__TASK TO CARRY OUT__. Word for word, copy the listing below and leave out its images.

=== Begin Enclosure ===

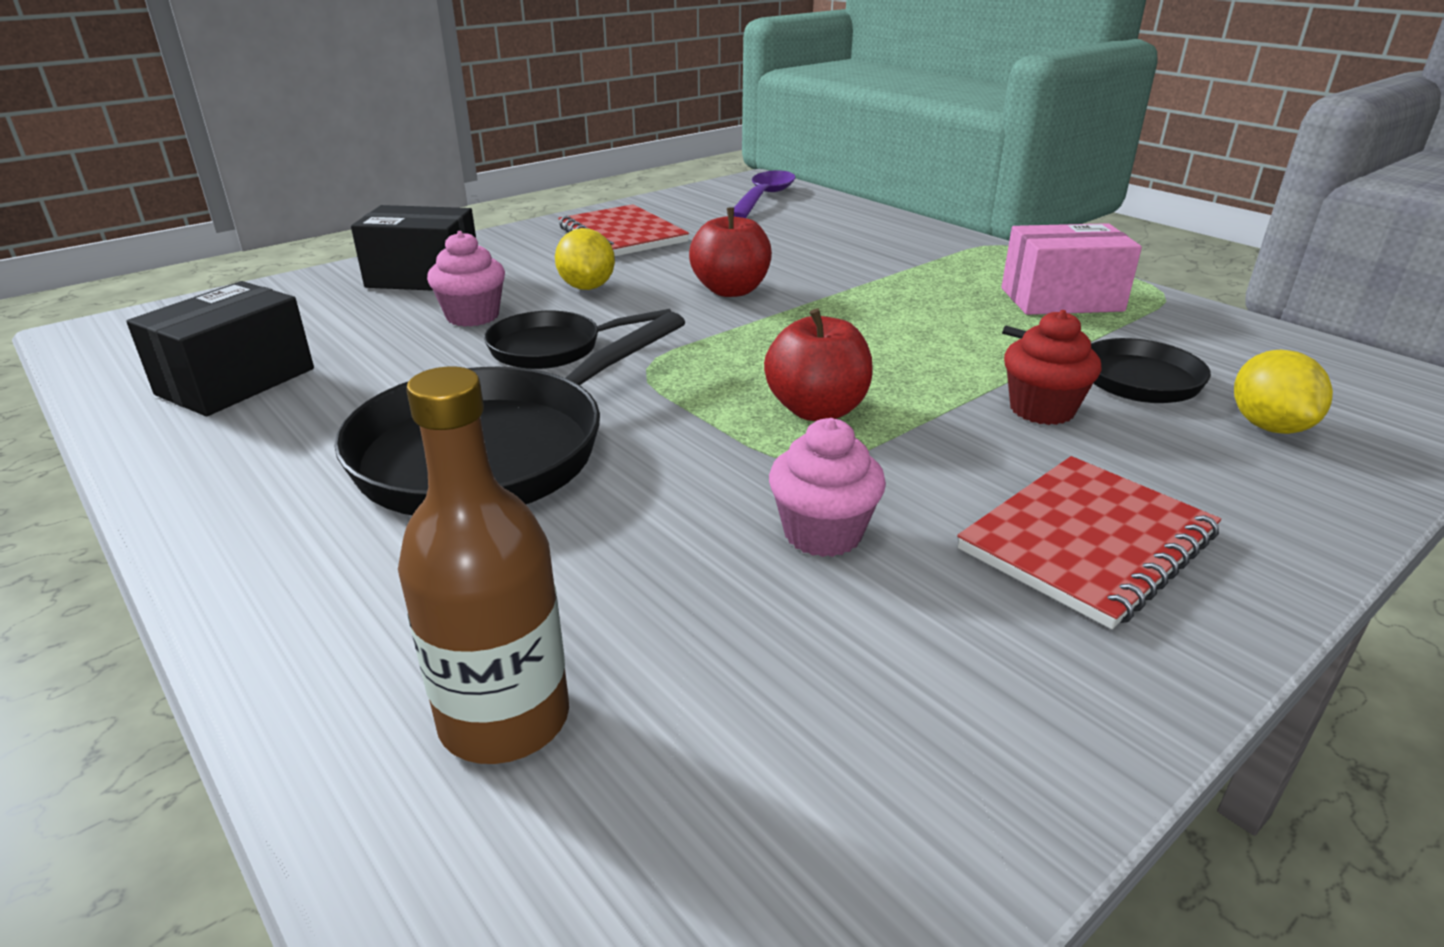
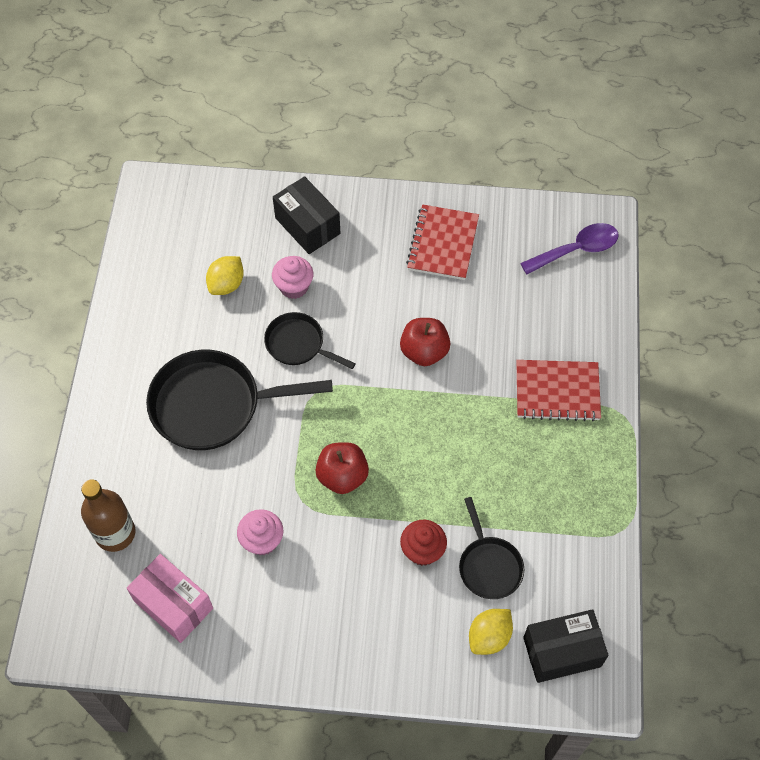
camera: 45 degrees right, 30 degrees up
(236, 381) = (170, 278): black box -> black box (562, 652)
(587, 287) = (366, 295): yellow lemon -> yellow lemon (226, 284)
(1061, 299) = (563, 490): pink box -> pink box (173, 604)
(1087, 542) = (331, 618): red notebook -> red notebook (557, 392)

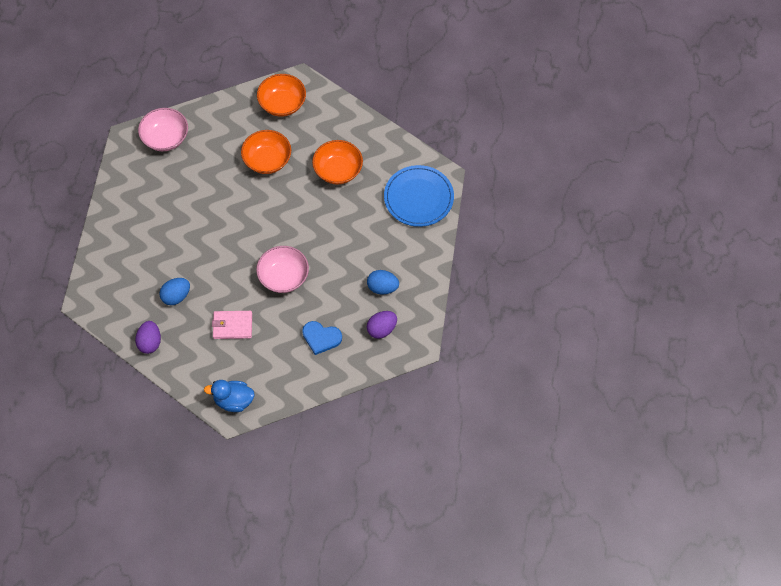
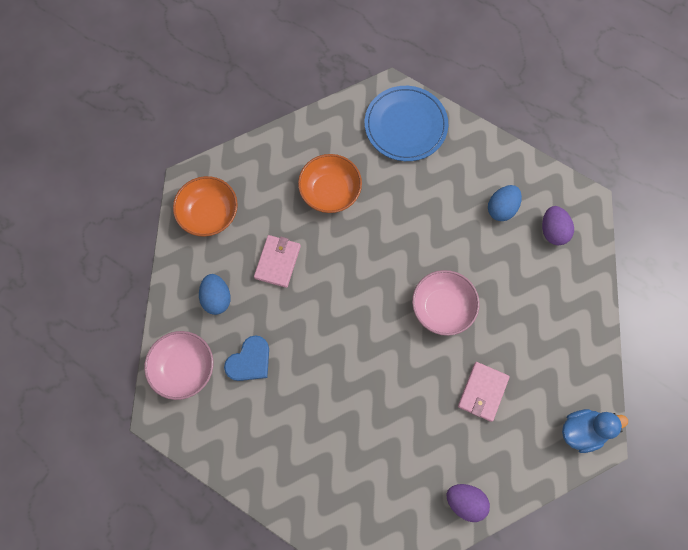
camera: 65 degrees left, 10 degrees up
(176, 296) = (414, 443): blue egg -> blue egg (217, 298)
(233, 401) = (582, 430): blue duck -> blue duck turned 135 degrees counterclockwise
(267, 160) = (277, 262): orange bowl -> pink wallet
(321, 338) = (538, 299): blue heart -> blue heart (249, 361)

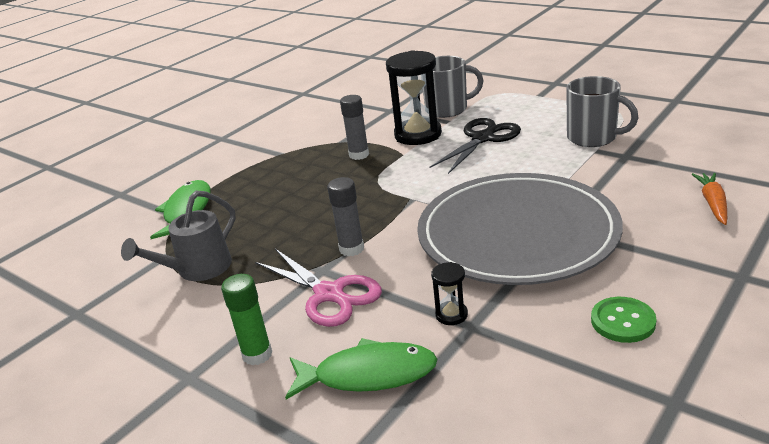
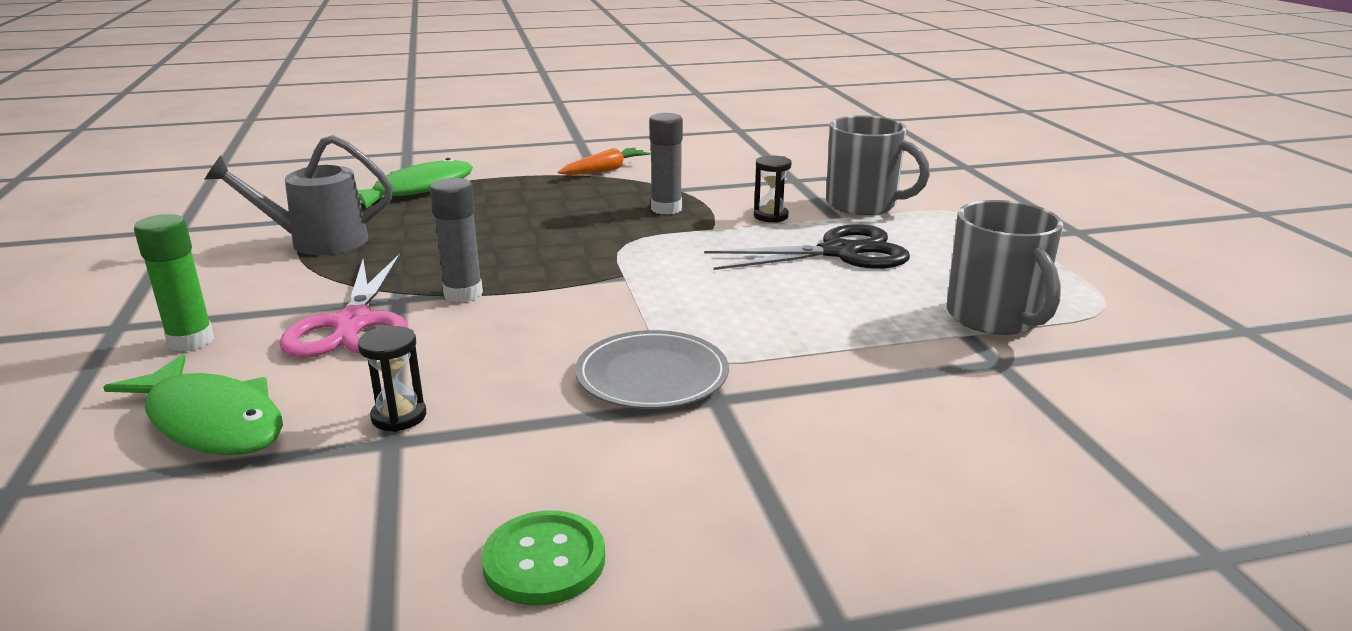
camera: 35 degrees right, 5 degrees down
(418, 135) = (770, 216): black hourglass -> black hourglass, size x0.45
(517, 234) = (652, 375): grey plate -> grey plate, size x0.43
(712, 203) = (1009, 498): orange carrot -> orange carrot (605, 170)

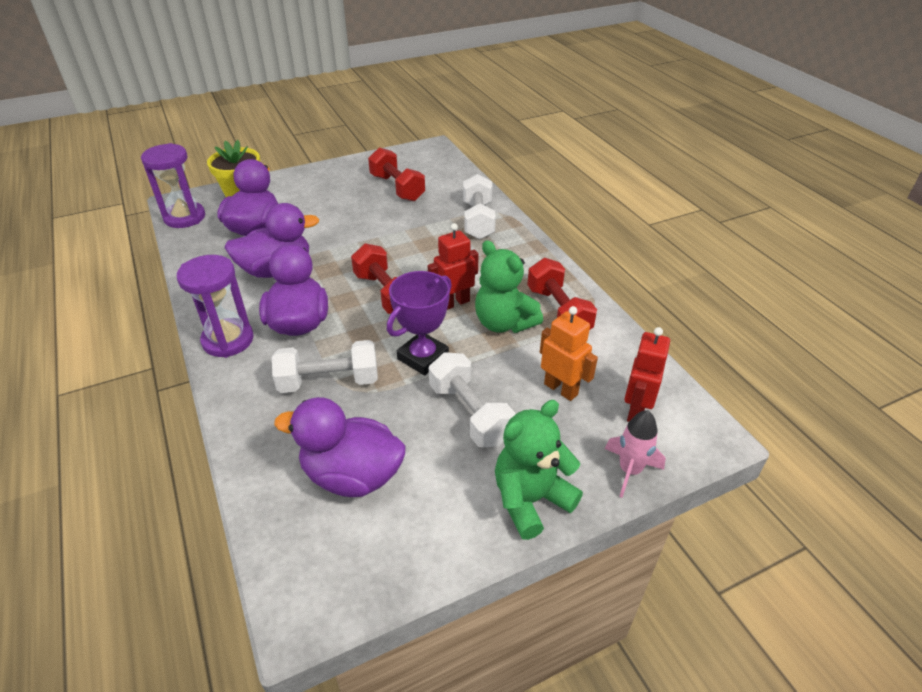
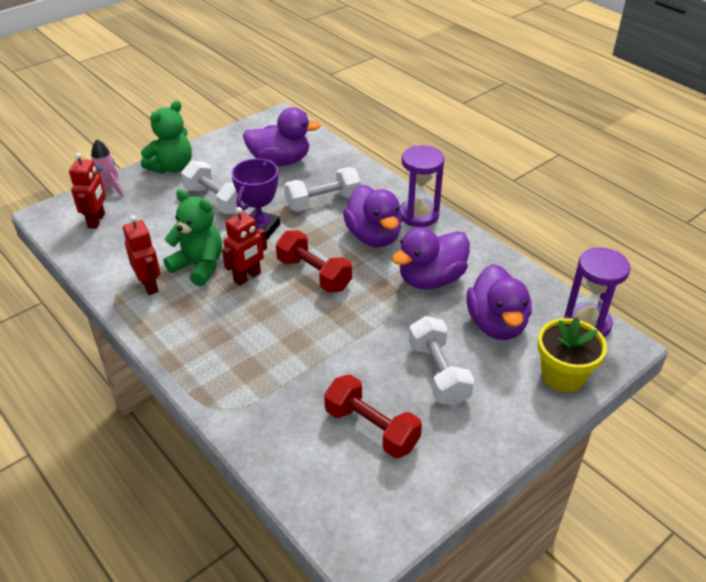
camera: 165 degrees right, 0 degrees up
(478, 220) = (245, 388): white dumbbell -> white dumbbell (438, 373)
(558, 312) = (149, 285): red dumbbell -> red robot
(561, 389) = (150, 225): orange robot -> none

=== End Enclosure ===

__ANSWER TO THIS TASK__.
camera: 45 degrees right, 30 degrees up
(236, 381) = (170, 278): black box -> black box (562, 652)
(587, 287) = (366, 295): yellow lemon -> yellow lemon (226, 284)
(1061, 299) = (563, 490): pink box -> pink box (173, 604)
(1087, 542) = (331, 618): red notebook -> red notebook (557, 392)

camera: 65 degrees left, 10 degrees up
(176, 296) = (414, 443): blue egg -> blue egg (217, 298)
(233, 401) = (582, 430): blue duck -> blue duck turned 135 degrees counterclockwise
(267, 160) = (277, 262): orange bowl -> pink wallet
(321, 338) = (538, 299): blue heart -> blue heart (249, 361)

camera: 35 degrees right, 5 degrees down
(418, 135) = (770, 216): black hourglass -> black hourglass, size x0.45
(517, 234) = (652, 375): grey plate -> grey plate, size x0.43
(712, 203) = (1009, 498): orange carrot -> orange carrot (605, 170)

camera: 165 degrees right, 0 degrees up
(478, 220) = (245, 388): white dumbbell -> white dumbbell (438, 373)
(558, 312) = (149, 285): red dumbbell -> red robot
(561, 389) = (150, 225): orange robot -> none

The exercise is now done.